#### Aim of the exercise
In the material below, find each line holding the string "moved" and copy it.

#### Data provided
++++++++

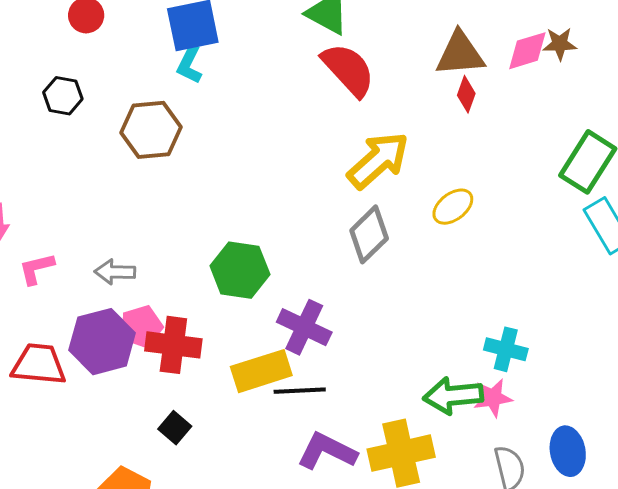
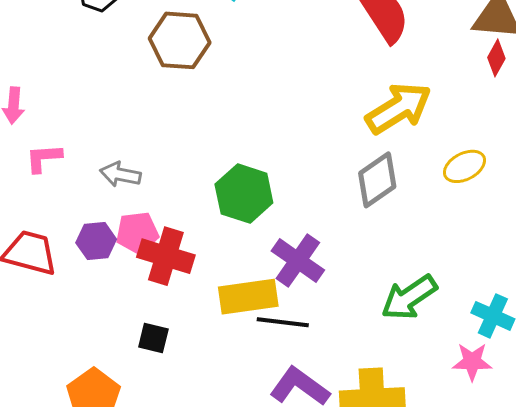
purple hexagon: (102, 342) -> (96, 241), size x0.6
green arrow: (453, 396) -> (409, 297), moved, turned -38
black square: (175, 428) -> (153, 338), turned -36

++++++++

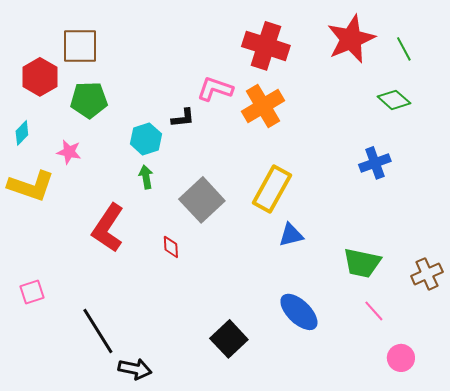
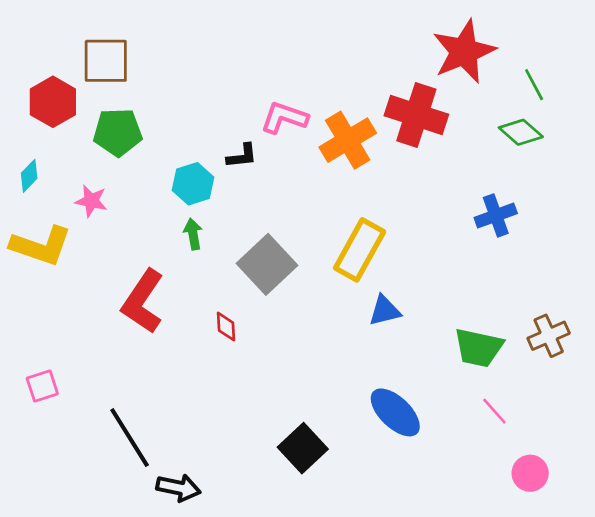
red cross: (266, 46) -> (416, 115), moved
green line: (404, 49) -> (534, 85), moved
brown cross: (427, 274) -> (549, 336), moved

++++++++

#### Result of the exercise
green arrow: (453, 396) -> (409, 297), moved, turned -38
red cross: (266, 46) -> (416, 115), moved
green line: (404, 49) -> (534, 85), moved
brown cross: (427, 274) -> (549, 336), moved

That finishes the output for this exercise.